Recorded data:
++++++++

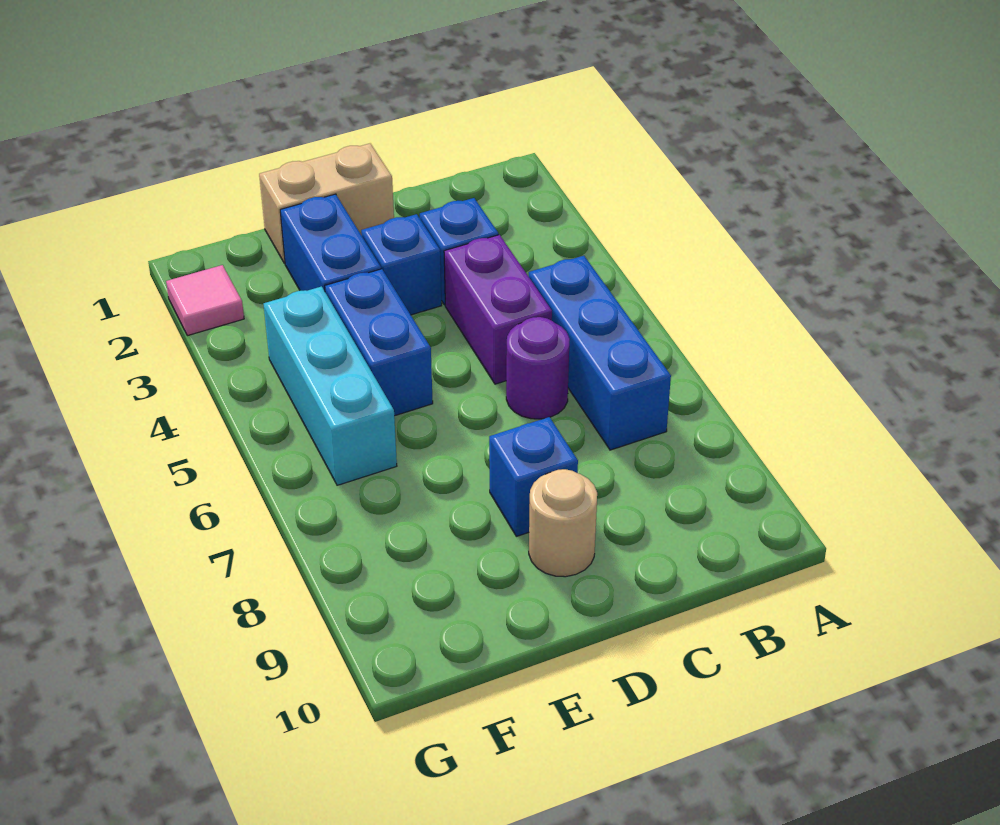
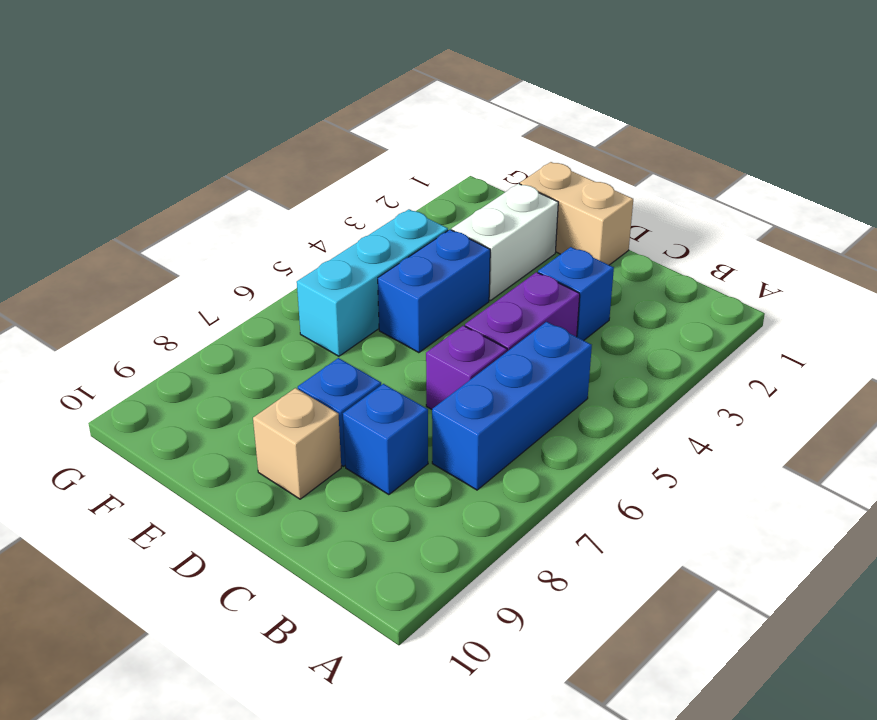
purple round brick C6 level 1 -> purple brick C6 level 1
blue brick D3 level 1 -> blue brick C8 level 1
tan round brick D9 level 1 -> tan brick D9 level 1
blue brick E2:E3 level 1 -> white brick E2:E3 level 1
pink tile G2 level 1 -> none

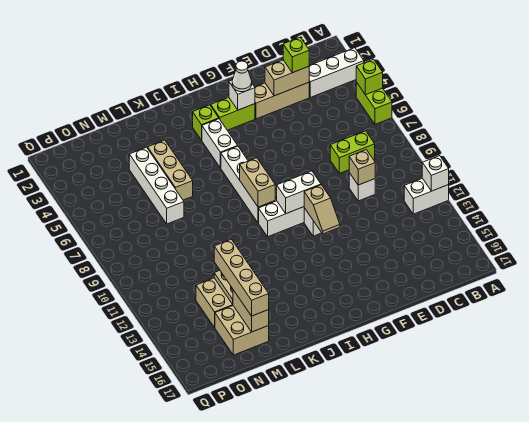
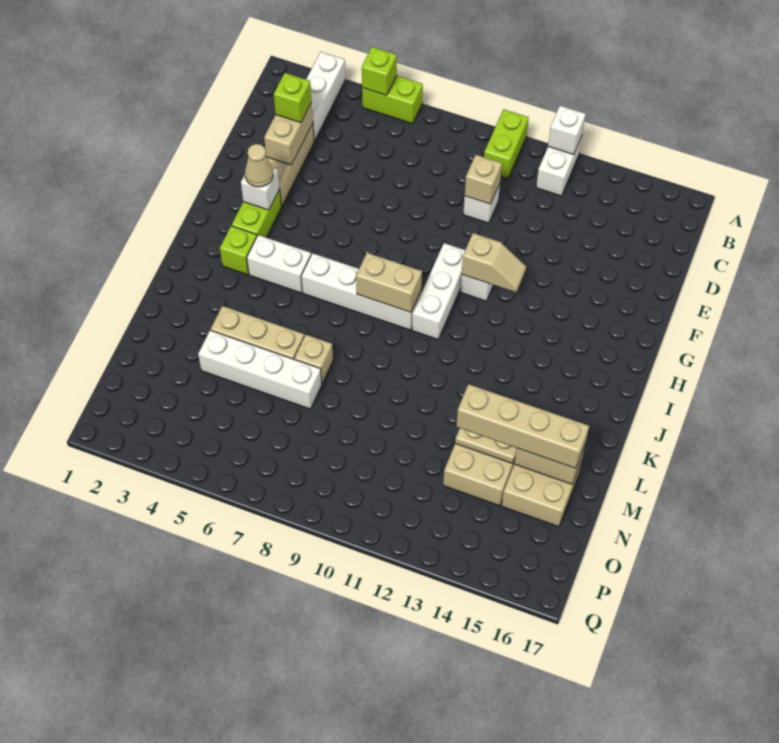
lime brick C8:D8 level 1 -> lime brick A10:B10 level 1
white cone G3 level 3 -> tan cone G3 level 3
white brick G10:H10 level 2 -> none
none -> tan brick L7 level 1

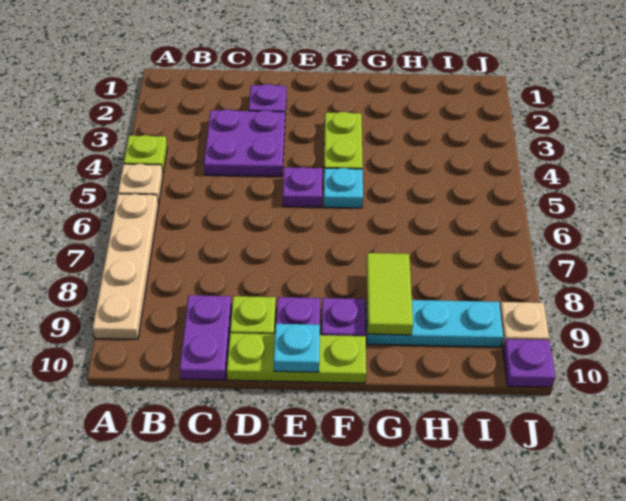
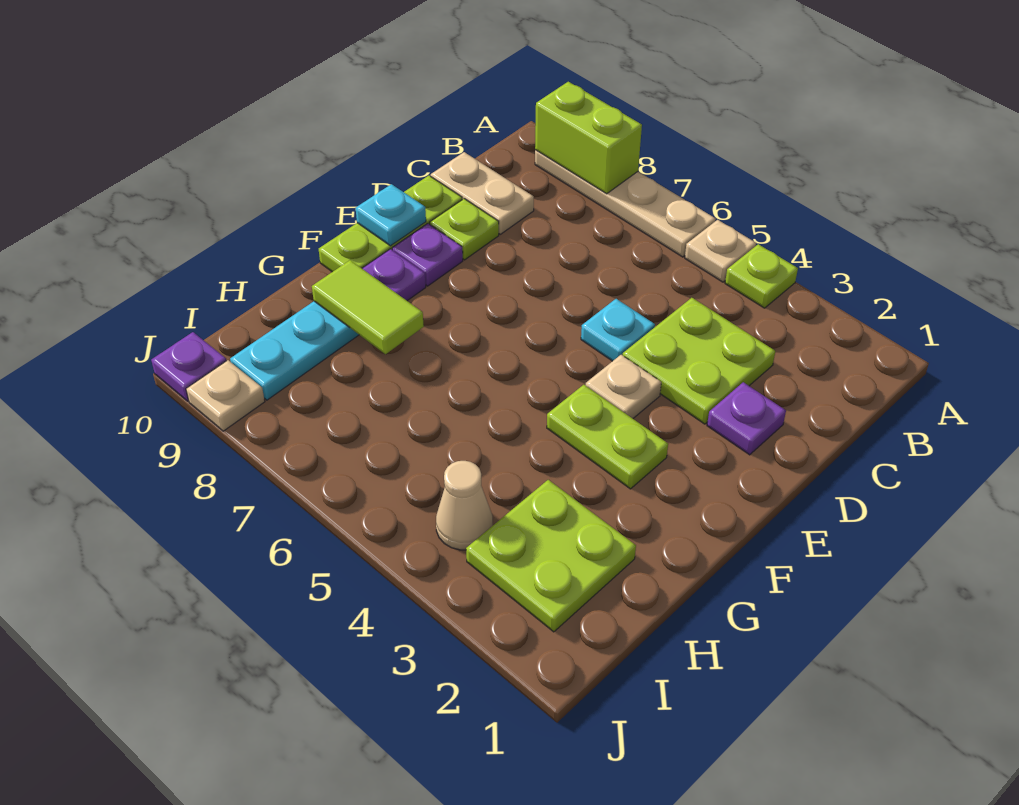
none -> lime brick A8:A9 level 2
purple plate C3:D4 level 1 -> lime plate C3:D4 level 1
purple plate C9:C10 level 1 -> tan plate C9:C10 level 1
none -> tan plate E4 level 1
purple plate E5 level 1 -> none
cyan plate F5 level 1 -> cyan plate D5 level 1
none -> lime plate H2:I3 level 1
none -> tan cone I4 level 1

++++++++

Task instructions: Reproduce the lines from the line containing "none -> tan brick L7 level 1" through the end of the records above, exactly and inclusively, omitting pictures.

Response to this exercise:
none -> tan brick L7 level 1

none -> lime brick A8:A9 level 2
purple plate C3:D4 level 1 -> lime plate C3:D4 level 1
purple plate C9:C10 level 1 -> tan plate C9:C10 level 1
none -> tan plate E4 level 1
purple plate E5 level 1 -> none
cyan plate F5 level 1 -> cyan plate D5 level 1
none -> lime plate H2:I3 level 1
none -> tan cone I4 level 1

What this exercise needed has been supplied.